» Exercise inputs:
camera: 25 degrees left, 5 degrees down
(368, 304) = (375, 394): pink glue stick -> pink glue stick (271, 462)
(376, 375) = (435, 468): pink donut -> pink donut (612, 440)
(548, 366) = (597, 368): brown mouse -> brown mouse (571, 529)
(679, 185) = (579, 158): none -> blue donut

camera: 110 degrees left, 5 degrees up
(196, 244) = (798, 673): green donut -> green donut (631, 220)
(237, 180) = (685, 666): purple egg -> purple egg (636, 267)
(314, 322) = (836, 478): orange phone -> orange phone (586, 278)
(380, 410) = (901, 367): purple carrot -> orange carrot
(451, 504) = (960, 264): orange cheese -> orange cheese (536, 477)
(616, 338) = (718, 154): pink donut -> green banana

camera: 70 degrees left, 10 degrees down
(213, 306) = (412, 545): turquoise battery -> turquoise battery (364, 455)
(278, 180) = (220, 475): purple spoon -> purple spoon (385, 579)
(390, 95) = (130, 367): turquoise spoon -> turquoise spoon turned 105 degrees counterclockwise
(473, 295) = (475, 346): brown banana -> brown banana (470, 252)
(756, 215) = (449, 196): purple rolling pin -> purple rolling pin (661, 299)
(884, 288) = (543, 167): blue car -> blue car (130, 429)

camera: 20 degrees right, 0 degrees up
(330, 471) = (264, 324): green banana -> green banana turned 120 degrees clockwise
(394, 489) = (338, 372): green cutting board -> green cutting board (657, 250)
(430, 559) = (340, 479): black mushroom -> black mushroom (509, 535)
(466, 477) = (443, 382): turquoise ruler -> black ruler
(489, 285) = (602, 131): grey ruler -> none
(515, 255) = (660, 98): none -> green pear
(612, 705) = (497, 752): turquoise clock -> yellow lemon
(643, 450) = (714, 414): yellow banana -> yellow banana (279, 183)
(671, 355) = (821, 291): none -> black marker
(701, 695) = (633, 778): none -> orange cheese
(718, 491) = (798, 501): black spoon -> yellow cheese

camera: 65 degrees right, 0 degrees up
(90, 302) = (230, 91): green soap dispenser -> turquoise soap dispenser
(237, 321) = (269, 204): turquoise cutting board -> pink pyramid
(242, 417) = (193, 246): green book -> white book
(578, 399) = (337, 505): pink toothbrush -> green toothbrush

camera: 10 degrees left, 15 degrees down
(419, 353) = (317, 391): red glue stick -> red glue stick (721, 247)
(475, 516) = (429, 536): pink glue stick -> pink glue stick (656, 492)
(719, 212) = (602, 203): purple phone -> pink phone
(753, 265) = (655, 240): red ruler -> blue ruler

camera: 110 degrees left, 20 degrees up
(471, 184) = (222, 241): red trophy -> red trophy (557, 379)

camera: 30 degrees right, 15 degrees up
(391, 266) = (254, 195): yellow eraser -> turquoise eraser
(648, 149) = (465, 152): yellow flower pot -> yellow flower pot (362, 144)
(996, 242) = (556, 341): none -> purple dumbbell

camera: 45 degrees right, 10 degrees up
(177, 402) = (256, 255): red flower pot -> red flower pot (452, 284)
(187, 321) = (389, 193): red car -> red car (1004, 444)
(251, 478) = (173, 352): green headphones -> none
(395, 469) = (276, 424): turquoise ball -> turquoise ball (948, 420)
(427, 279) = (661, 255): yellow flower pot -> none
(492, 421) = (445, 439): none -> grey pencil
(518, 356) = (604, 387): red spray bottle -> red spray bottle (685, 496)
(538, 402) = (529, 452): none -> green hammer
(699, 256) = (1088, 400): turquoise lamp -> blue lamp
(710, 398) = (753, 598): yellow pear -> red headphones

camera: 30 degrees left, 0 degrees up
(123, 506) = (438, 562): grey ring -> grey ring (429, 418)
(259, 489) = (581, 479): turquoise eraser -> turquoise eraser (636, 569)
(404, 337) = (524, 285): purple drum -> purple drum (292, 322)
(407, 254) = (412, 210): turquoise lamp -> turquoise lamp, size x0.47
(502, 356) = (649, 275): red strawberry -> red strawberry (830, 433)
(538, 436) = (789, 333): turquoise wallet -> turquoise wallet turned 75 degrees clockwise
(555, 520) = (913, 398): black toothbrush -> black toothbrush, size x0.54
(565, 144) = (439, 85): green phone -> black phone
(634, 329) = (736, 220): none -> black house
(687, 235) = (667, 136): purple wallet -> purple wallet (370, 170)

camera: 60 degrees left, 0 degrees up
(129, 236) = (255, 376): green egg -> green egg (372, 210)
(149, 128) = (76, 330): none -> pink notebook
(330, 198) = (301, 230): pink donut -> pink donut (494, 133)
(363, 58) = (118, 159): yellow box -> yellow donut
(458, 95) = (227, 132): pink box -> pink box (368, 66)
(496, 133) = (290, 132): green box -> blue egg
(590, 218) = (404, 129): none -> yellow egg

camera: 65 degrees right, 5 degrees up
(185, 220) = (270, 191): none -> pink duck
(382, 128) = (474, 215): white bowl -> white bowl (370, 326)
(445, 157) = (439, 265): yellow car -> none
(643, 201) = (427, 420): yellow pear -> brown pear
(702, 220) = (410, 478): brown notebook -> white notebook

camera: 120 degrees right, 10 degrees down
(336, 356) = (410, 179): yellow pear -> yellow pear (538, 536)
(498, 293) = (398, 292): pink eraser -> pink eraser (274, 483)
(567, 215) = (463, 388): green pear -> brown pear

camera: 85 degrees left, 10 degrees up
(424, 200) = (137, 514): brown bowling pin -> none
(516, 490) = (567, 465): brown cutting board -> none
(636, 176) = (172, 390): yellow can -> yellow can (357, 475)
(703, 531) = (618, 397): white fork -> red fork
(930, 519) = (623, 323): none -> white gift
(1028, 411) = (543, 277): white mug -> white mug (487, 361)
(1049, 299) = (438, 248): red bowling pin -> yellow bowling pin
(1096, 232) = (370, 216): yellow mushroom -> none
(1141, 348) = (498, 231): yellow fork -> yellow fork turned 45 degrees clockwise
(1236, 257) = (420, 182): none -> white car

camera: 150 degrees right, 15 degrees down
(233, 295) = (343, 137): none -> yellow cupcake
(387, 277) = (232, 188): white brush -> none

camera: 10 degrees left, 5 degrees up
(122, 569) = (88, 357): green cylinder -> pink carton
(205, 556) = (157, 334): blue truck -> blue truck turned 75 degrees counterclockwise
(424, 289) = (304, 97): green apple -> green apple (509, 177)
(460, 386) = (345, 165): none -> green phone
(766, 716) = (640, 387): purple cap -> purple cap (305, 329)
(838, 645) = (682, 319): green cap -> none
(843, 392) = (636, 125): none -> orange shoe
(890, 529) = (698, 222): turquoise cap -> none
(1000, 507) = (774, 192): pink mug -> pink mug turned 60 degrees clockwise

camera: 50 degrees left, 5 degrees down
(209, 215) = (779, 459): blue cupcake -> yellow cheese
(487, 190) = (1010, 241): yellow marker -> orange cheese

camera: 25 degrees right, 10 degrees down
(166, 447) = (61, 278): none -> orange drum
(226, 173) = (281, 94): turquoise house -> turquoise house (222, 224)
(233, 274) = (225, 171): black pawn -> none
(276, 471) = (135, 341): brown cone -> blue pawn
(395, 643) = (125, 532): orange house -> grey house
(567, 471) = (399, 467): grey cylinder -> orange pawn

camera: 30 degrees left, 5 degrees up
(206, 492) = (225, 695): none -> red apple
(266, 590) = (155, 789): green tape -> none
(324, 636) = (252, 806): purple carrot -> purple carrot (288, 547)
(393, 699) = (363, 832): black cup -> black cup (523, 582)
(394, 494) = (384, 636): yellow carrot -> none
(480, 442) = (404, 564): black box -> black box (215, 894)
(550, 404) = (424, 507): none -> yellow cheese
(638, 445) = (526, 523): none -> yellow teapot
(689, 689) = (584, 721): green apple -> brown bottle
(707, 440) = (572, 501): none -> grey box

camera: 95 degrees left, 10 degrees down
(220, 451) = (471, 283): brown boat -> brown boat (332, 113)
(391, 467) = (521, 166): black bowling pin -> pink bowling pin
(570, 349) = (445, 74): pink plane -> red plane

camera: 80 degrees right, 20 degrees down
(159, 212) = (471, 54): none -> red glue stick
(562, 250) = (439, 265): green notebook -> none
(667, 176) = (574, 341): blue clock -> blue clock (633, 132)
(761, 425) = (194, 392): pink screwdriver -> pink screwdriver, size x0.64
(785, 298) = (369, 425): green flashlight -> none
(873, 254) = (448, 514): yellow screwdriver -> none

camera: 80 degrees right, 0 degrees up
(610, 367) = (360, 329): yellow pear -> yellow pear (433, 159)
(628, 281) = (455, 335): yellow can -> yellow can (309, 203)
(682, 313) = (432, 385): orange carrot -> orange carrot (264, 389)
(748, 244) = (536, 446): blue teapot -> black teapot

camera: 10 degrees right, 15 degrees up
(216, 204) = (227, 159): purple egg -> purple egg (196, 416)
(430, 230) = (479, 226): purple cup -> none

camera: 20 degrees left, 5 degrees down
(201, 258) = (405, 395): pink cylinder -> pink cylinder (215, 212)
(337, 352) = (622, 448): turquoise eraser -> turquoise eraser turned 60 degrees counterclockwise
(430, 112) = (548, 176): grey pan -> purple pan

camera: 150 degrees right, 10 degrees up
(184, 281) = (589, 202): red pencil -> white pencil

» Task description: Lines above that include the string "apple" need to be copied.

» Solution for this task:
(424, 289) = (304, 97): green apple -> green apple (509, 177)
(206, 492) = (225, 695): none -> red apple
(689, 689) = (584, 721): green apple -> brown bottle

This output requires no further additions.